------ DATA PROVIDED ------

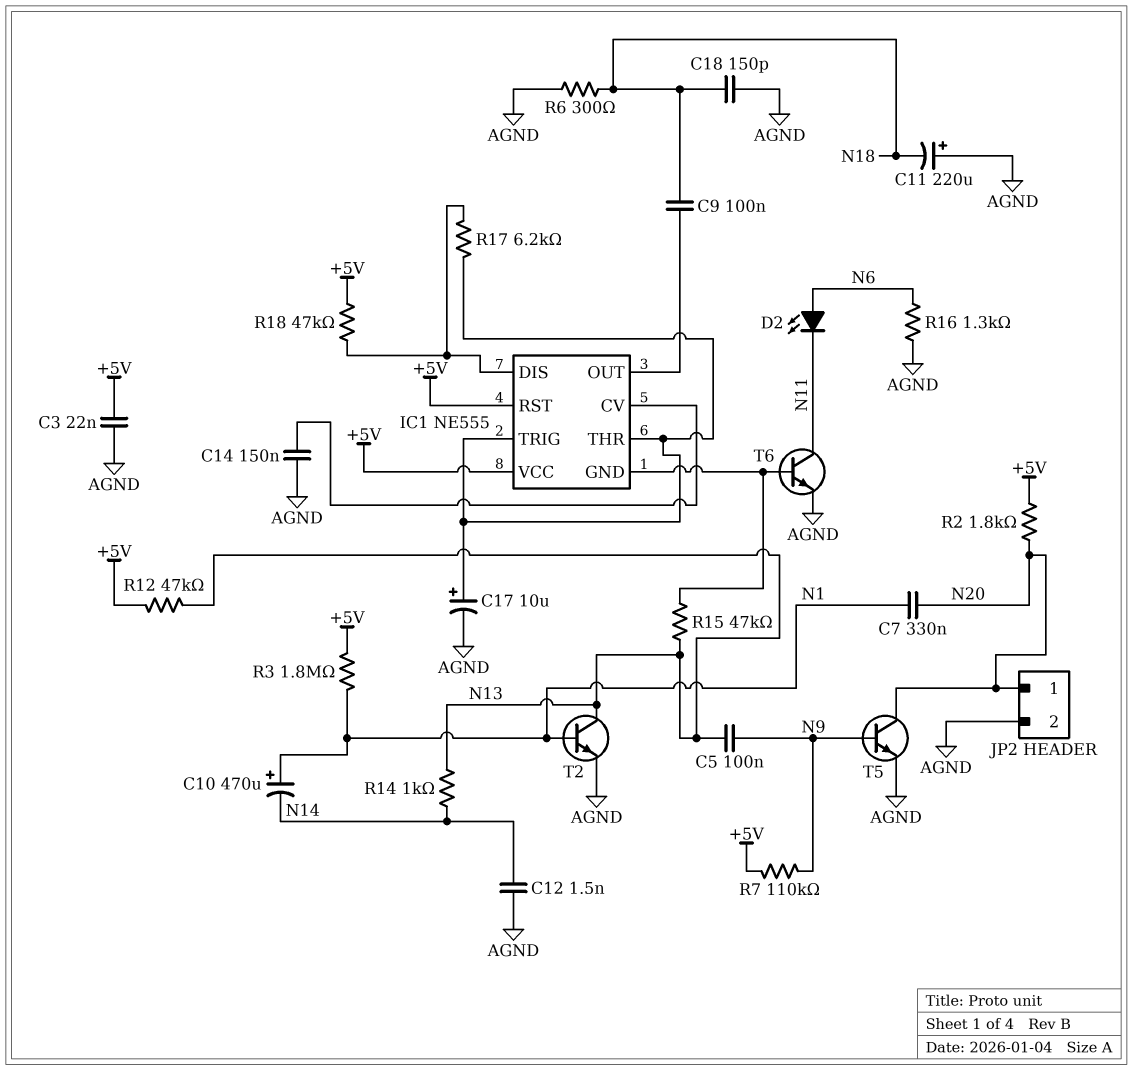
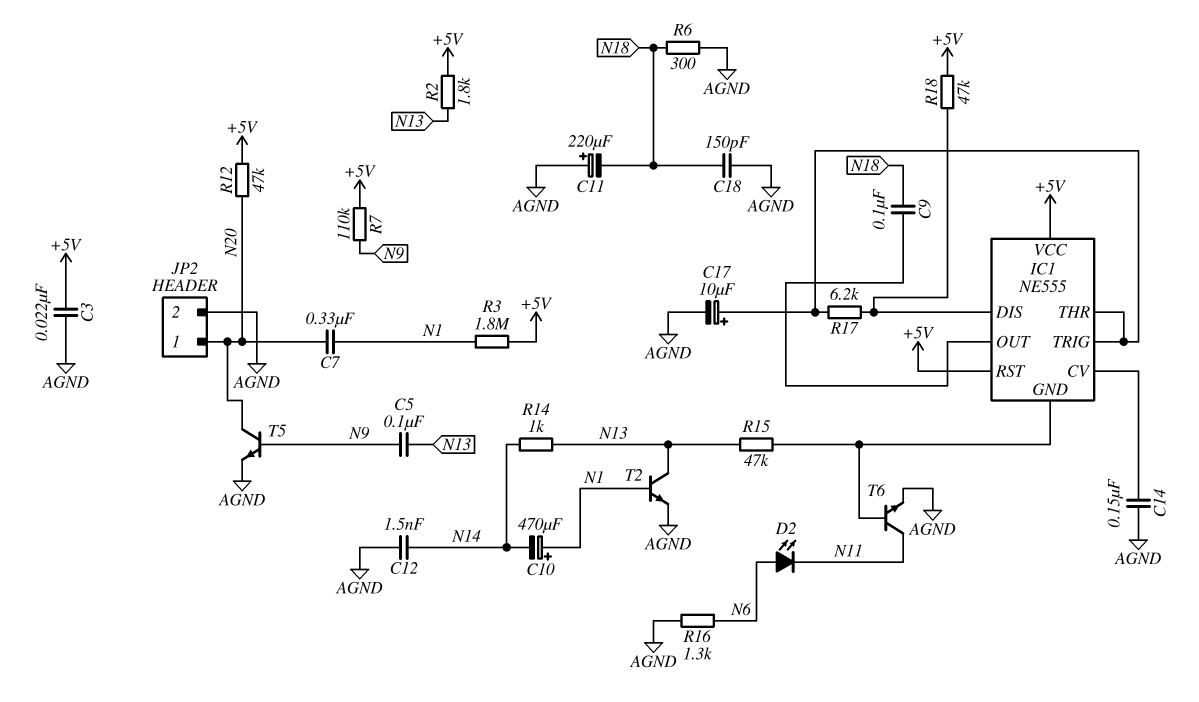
R2: 1.8k (+5V, N20) -> 1.8k (+5V, N13)
R12: 47k (+5V, N13) -> 47k (+5V, N20)

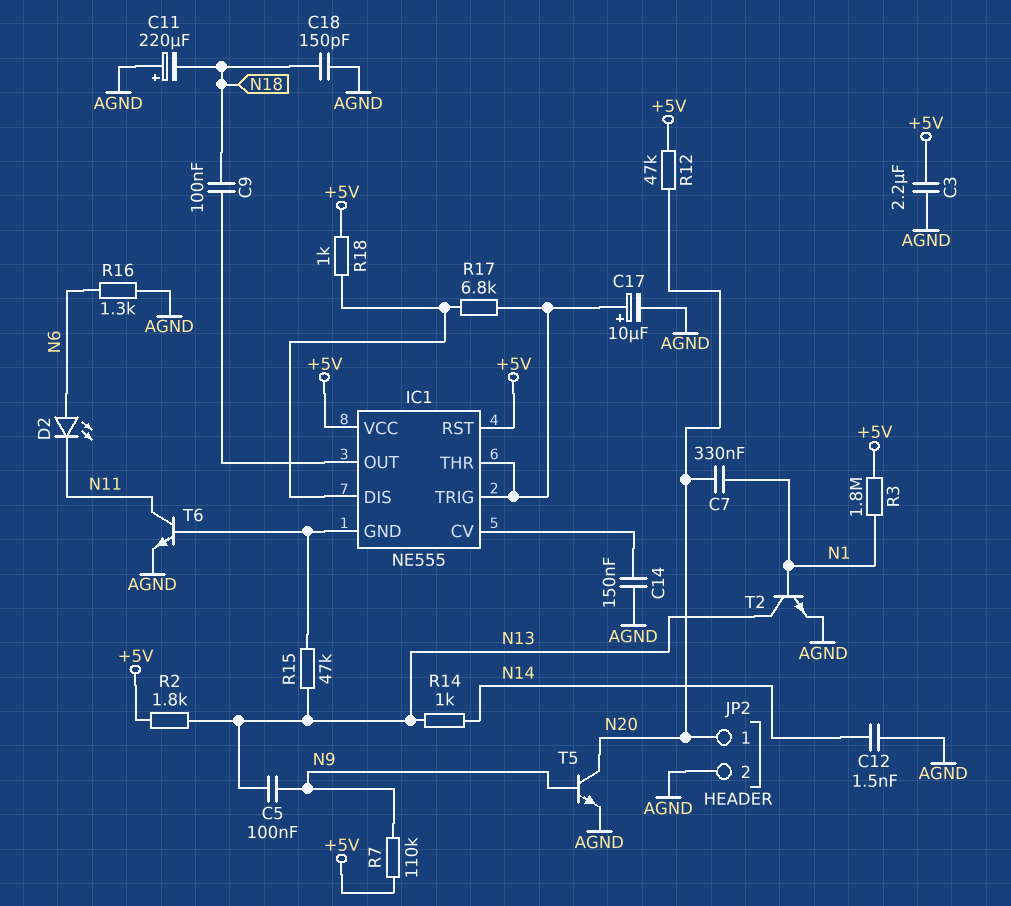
C3: 22nF (+5V, AGND) -> 2.2uF (+5V, AGND)
C10: 470uF (plus N1, minus N14) -> none
R6: 300 (AGND, N18) -> none
R17: 6.2k (IC1/DIS, IC1/THR) -> 6.8k (IC1/DIS, IC1/THR)
R18: 47k (+5V, IC1/DIS) -> 1k (+5V, IC1/DIS)

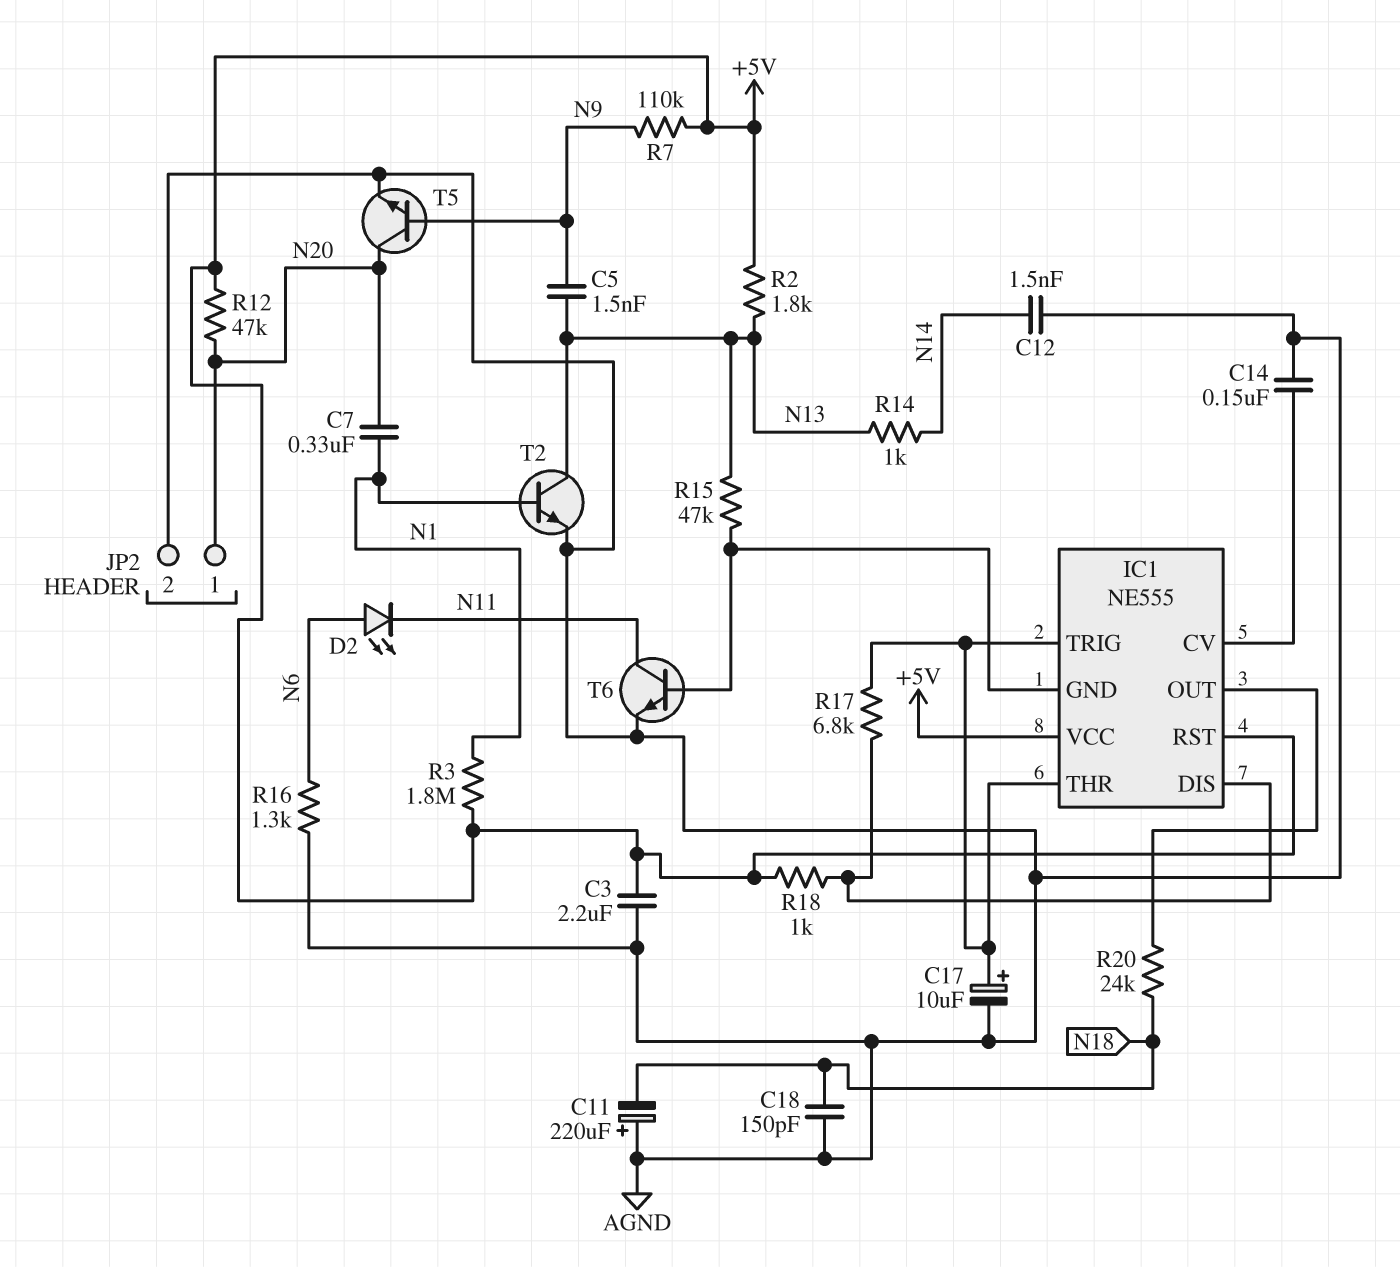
C5: 100nF (N9, N13) -> 1.5nF (N9, N13)
C9: 100nF (IC1/OUT, N18) -> none
R20: none -> 24k (IC1/OUT, N18)

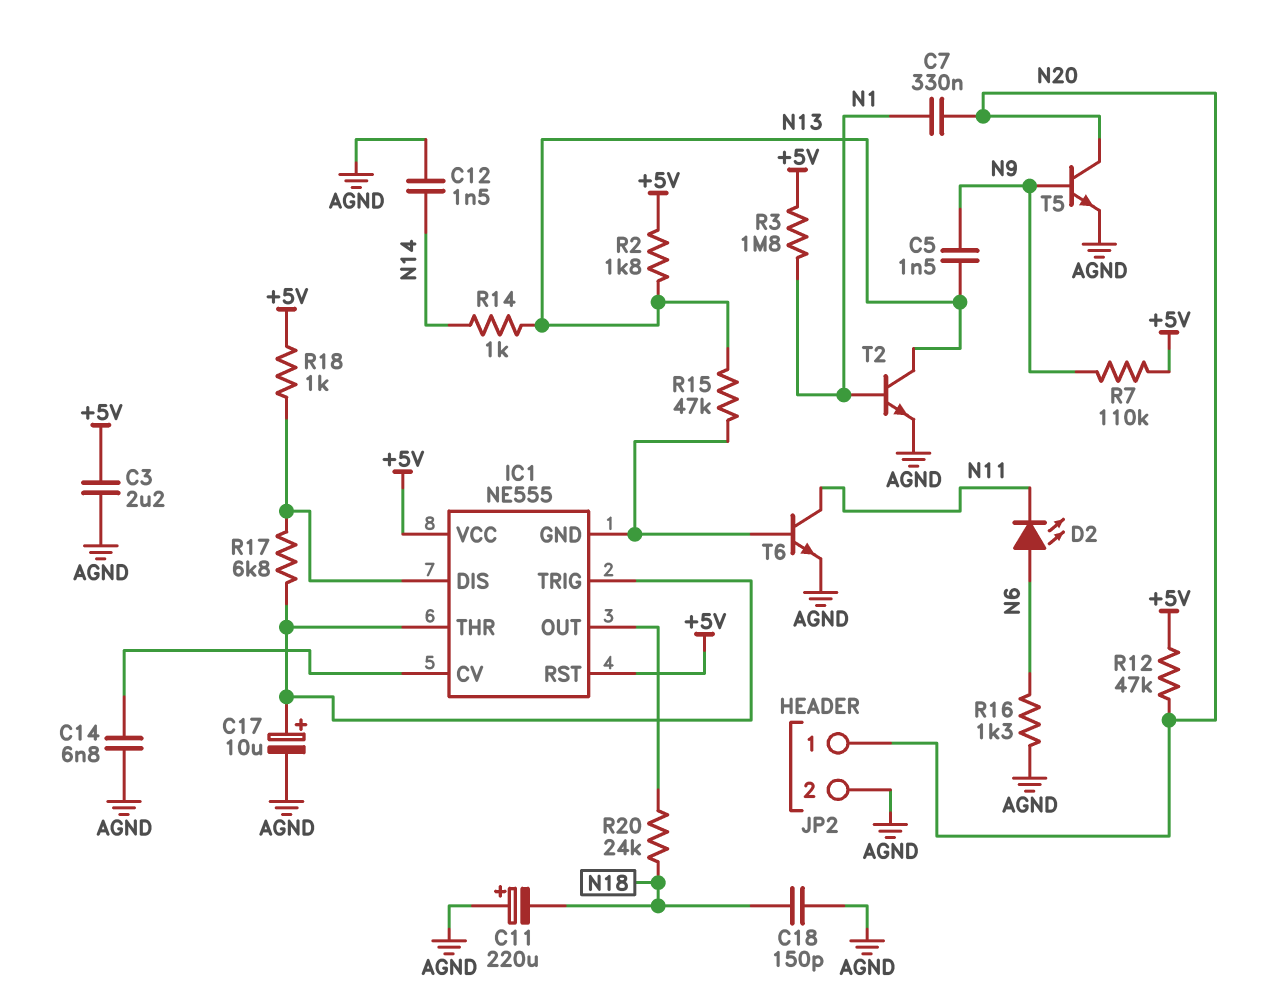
C14: 150nF (AGND, IC1/CV) -> 6.8nF (AGND, IC1/CV)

------

> EXERCISE AIM:
Pictures should be omitted. Please return exactly the lines from the line that holds "C10: 470uF (plus N1, minus N14) -> none" through the end of the records.

> ANSWER SPACE:
C10: 470uF (plus N1, minus N14) -> none
R6: 300 (AGND, N18) -> none
R17: 6.2k (IC1/DIS, IC1/THR) -> 6.8k (IC1/DIS, IC1/THR)
R18: 47k (+5V, IC1/DIS) -> 1k (+5V, IC1/DIS)

C5: 100nF (N9, N13) -> 1.5nF (N9, N13)
C9: 100nF (IC1/OUT, N18) -> none
R20: none -> 24k (IC1/OUT, N18)

C14: 150nF (AGND, IC1/CV) -> 6.8nF (AGND, IC1/CV)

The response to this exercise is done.